### Directions
Reproduce verbatim the lines of the material below, starting at the line with "white gift: 3 -> 2" and ending at the line with "yellow eraser: 12 -> 14", both inclusive; skip the rest.
※
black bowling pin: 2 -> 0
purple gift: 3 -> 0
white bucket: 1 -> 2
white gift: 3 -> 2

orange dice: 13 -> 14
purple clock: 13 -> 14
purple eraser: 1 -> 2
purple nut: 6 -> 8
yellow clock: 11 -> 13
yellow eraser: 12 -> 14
※
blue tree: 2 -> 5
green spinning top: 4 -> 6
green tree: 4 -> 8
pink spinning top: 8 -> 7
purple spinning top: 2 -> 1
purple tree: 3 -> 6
※
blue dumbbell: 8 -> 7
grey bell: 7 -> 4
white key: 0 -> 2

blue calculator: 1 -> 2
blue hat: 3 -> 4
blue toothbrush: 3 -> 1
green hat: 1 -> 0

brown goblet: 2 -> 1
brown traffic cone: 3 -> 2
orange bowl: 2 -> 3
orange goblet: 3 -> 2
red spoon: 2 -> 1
※
### Reply to the exercise
white gift: 3 -> 2

orange dice: 13 -> 14
purple clock: 13 -> 14
purple eraser: 1 -> 2
purple nut: 6 -> 8
yellow clock: 11 -> 13
yellow eraser: 12 -> 14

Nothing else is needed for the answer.